#### [What is needed]
Across the whole listing, how many lines hold the word "DFPlayer"? Reply with the number by itself.

#### [Exercise material]
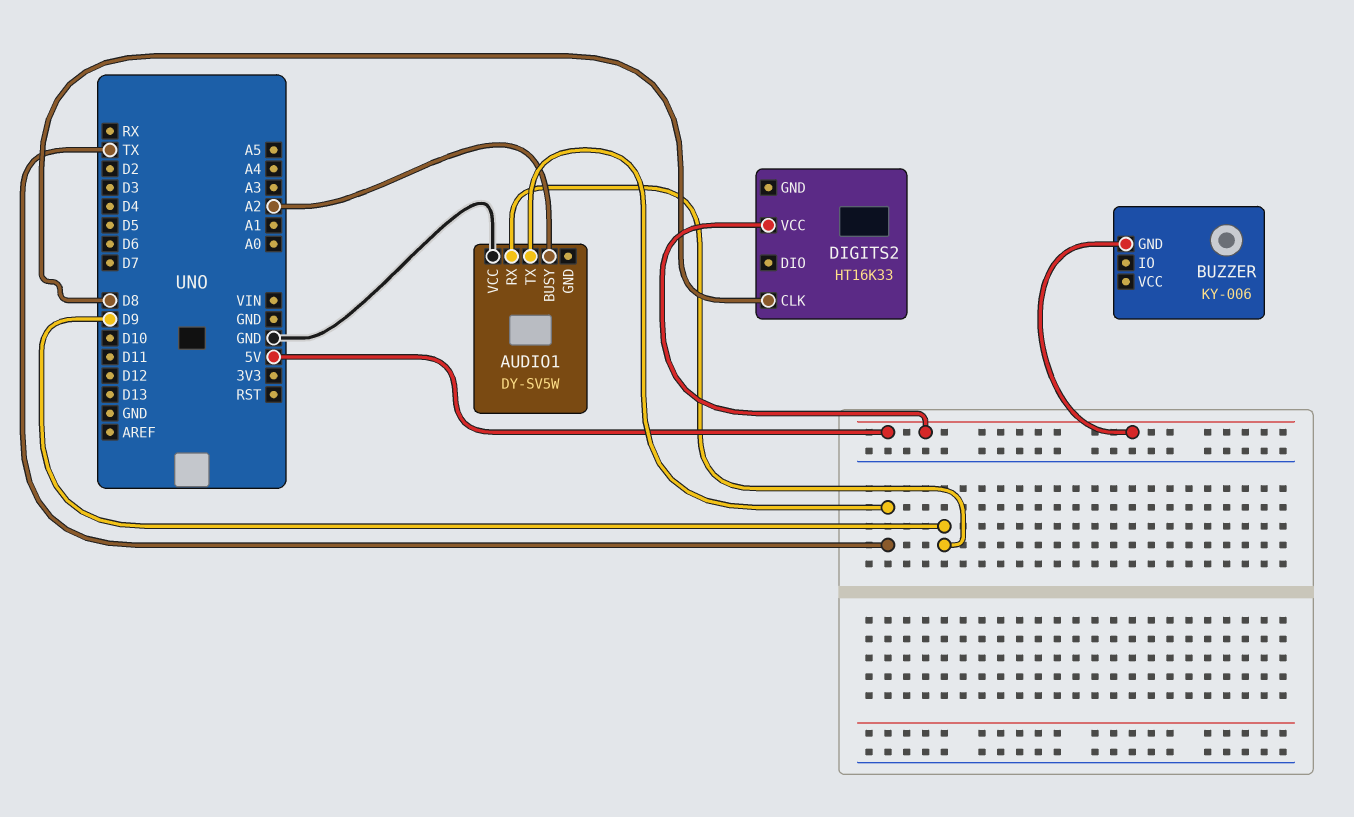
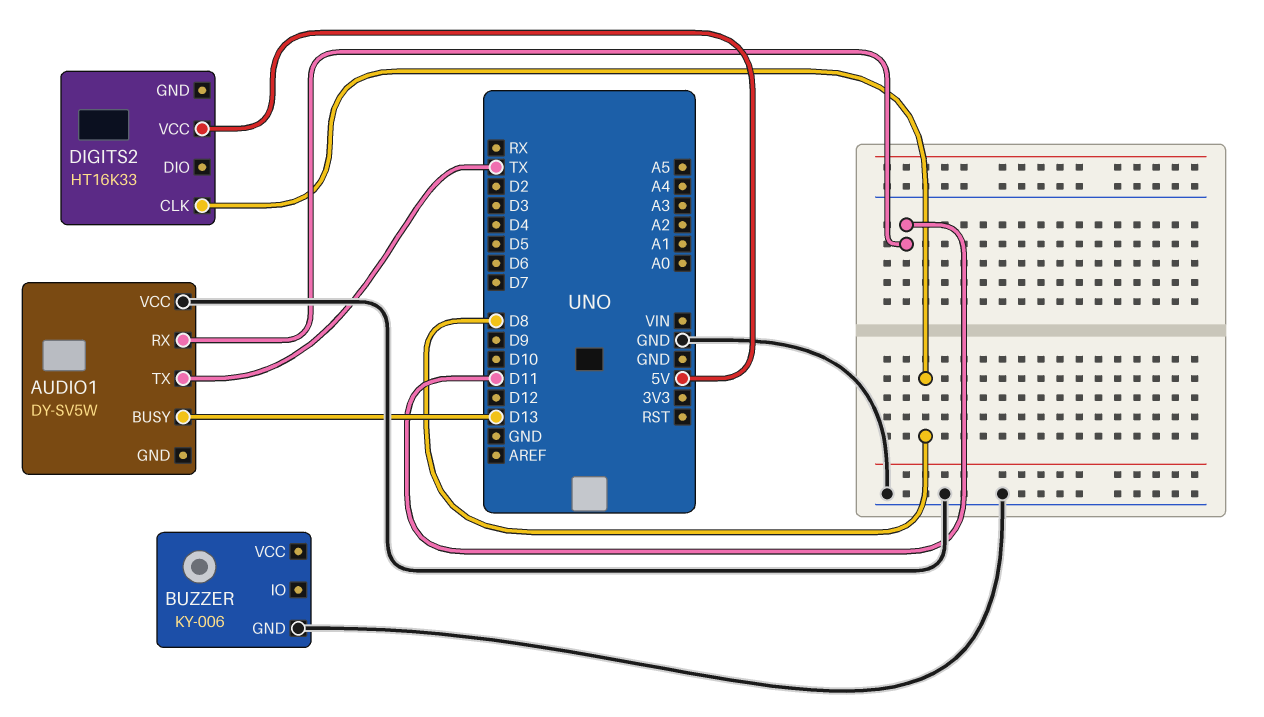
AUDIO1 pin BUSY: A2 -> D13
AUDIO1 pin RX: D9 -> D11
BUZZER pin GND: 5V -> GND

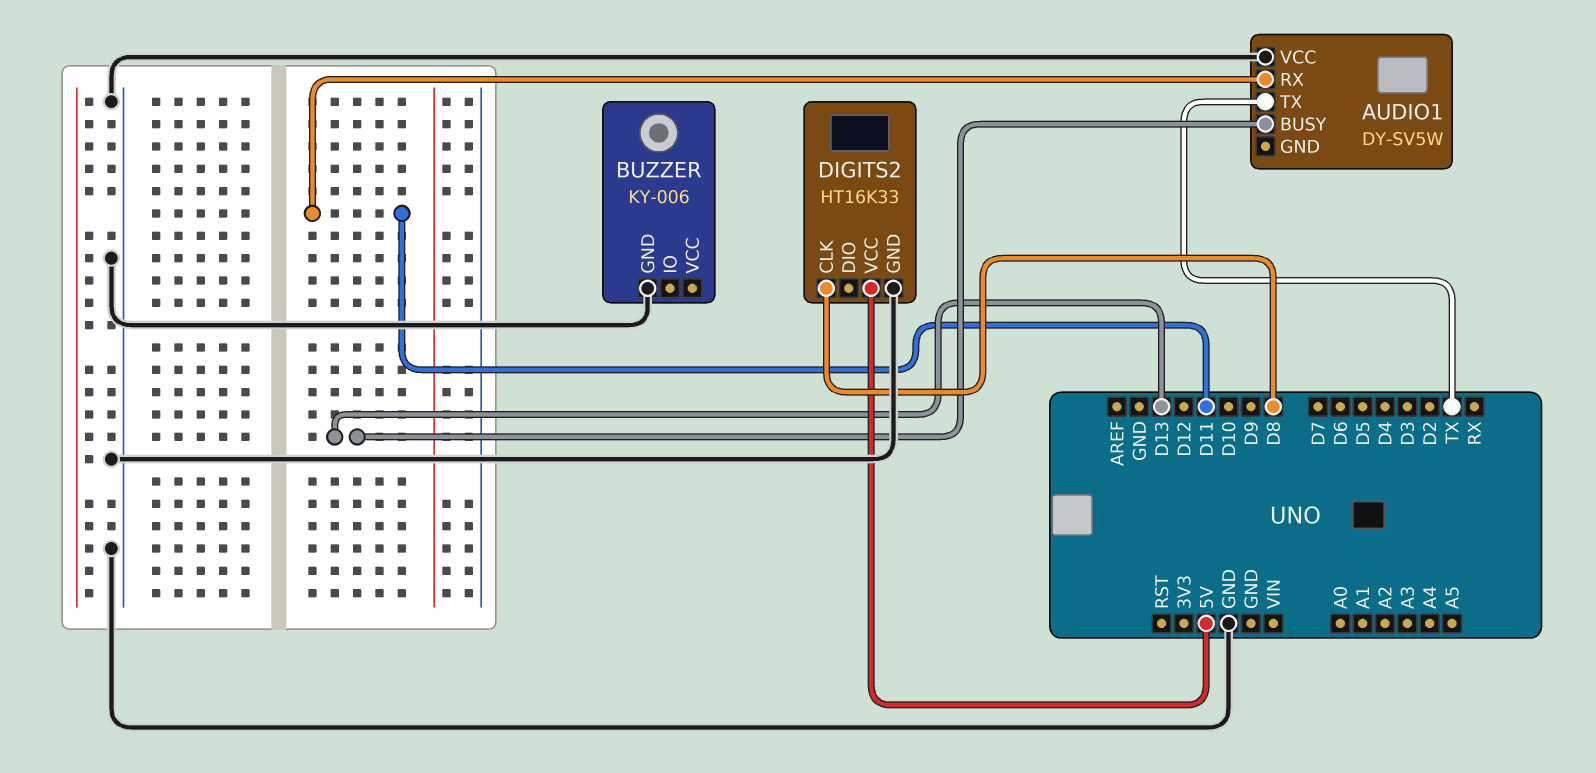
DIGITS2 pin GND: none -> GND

--

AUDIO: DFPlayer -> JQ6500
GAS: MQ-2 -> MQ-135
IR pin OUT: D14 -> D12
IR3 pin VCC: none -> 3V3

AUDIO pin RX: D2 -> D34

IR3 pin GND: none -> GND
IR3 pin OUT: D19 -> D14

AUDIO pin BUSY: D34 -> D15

==

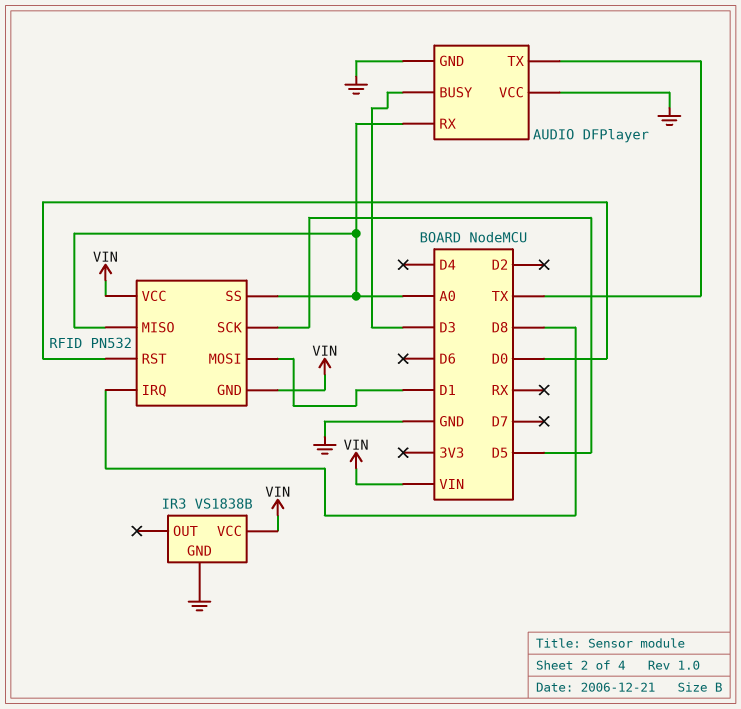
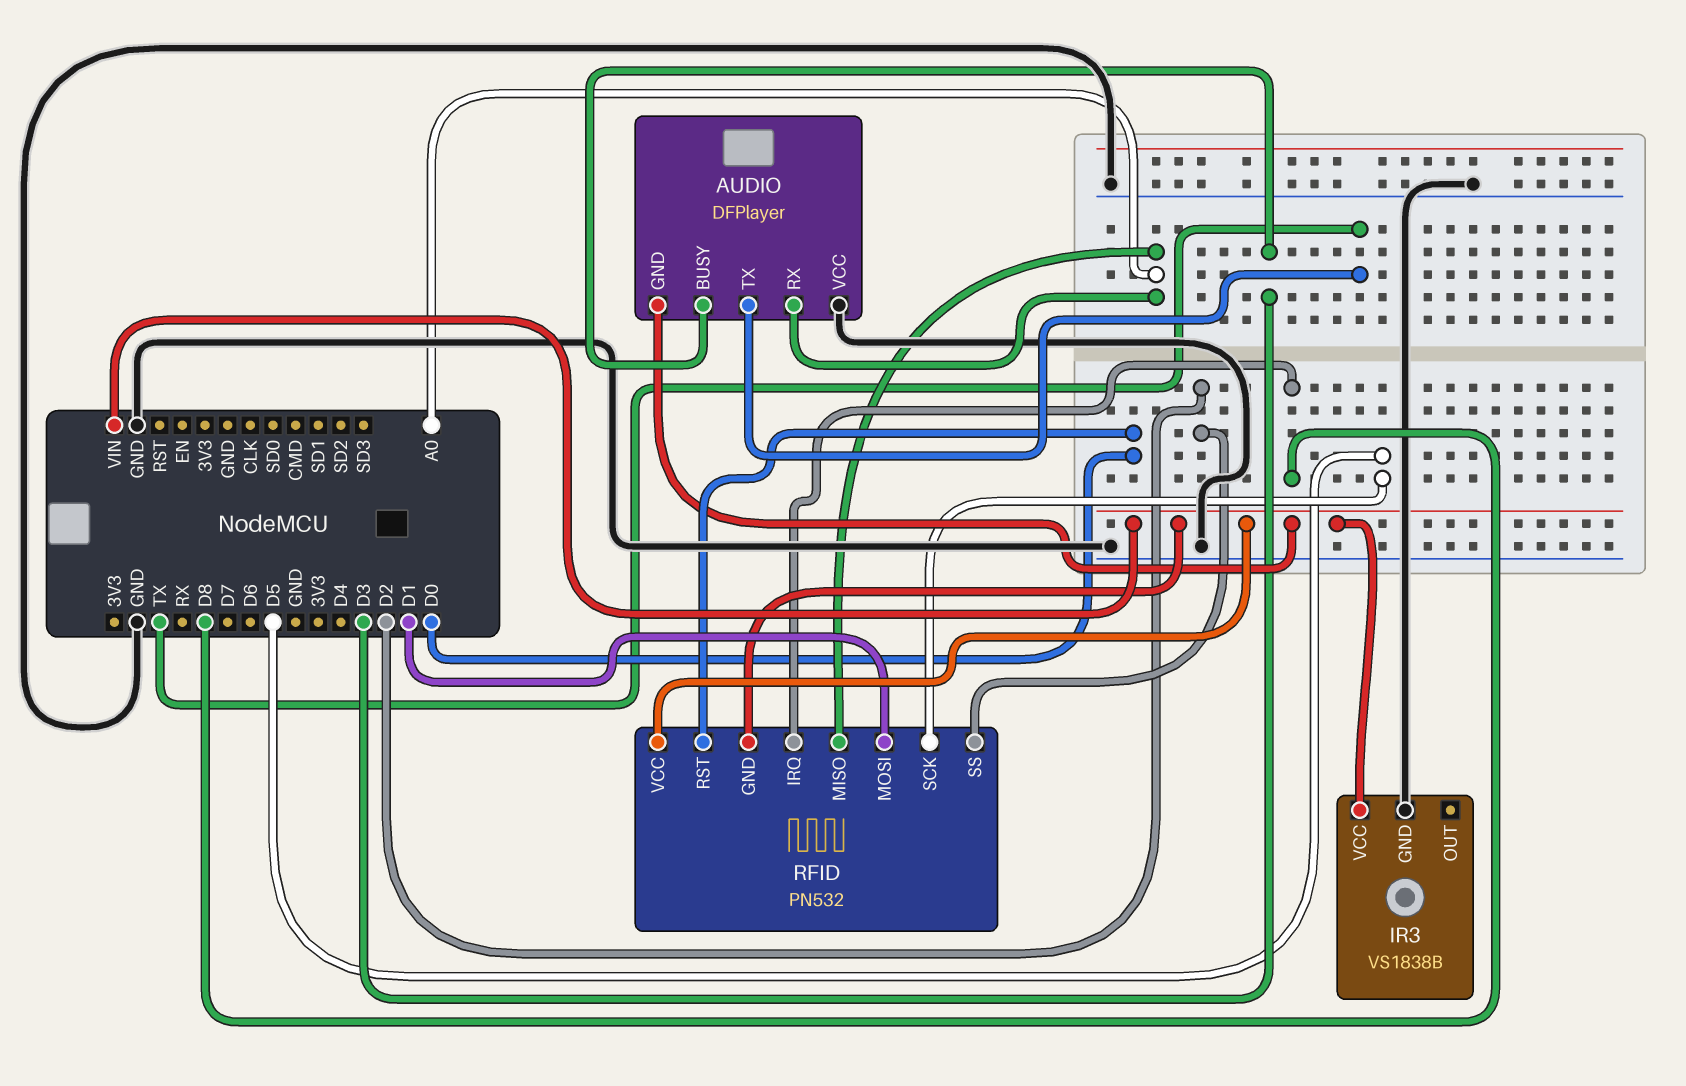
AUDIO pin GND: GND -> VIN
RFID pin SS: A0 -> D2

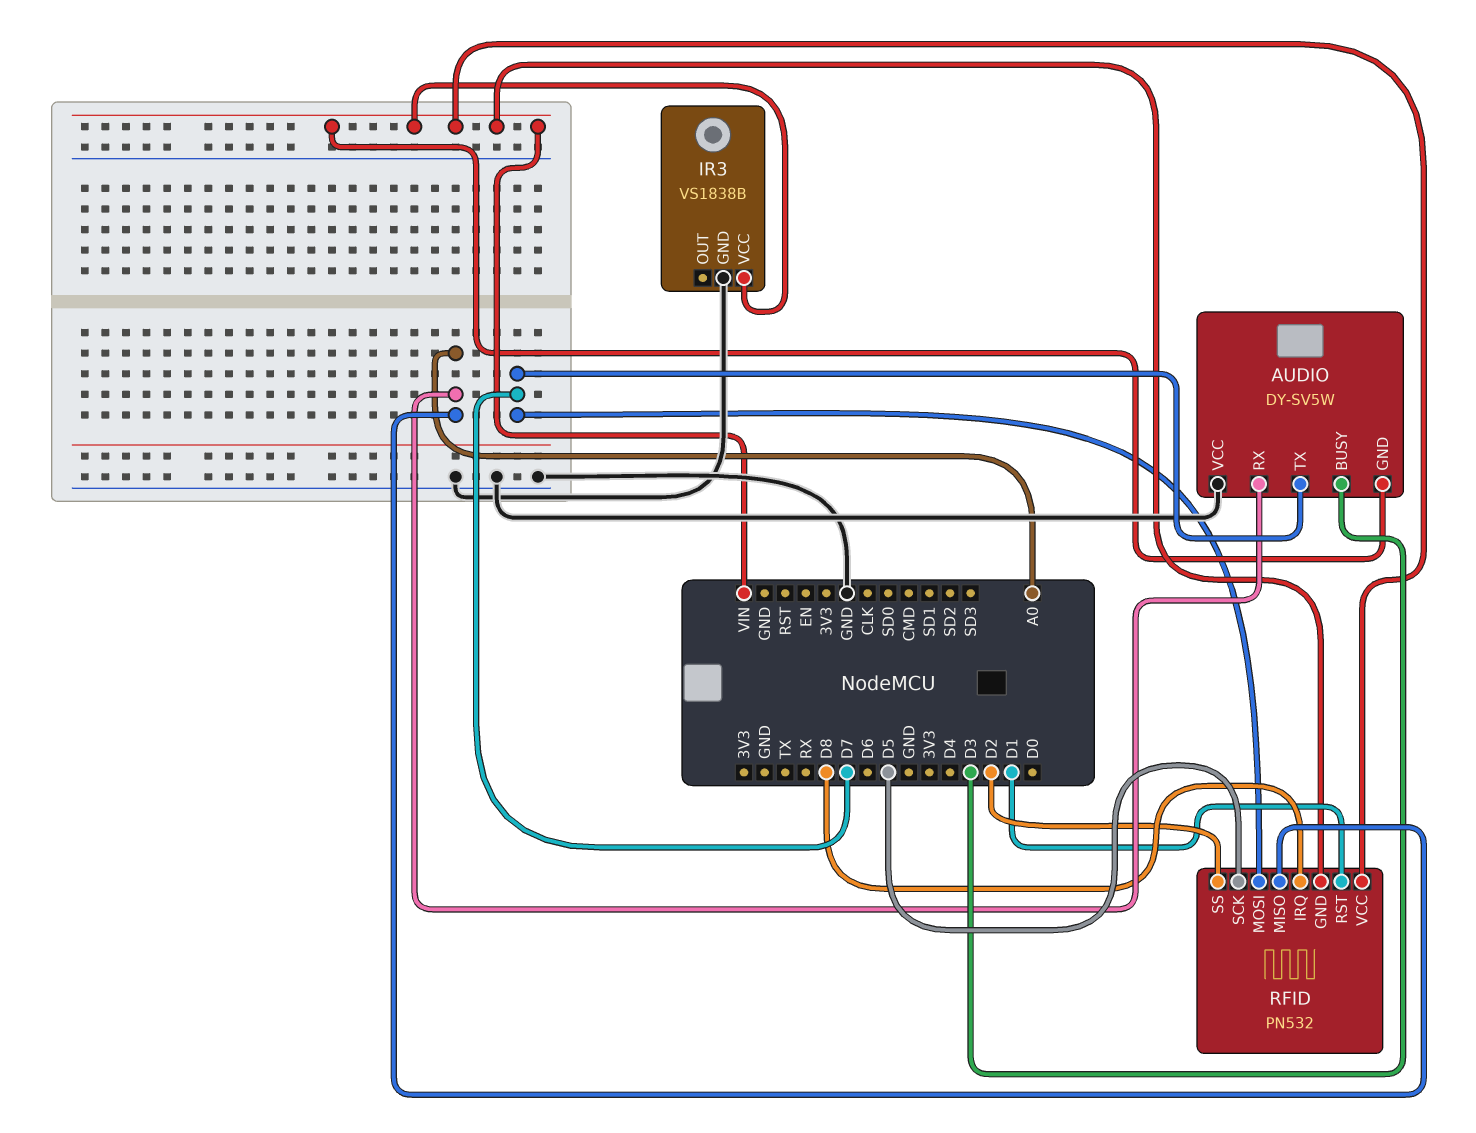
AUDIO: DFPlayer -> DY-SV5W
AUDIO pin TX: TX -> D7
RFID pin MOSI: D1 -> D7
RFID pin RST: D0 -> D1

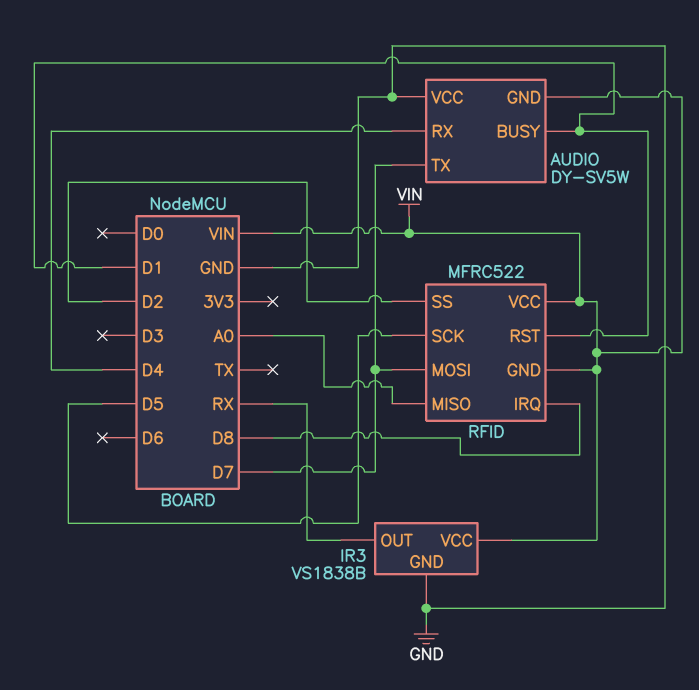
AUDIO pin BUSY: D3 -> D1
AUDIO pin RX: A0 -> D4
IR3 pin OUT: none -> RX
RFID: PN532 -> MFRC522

#### [Solution for this problem]
2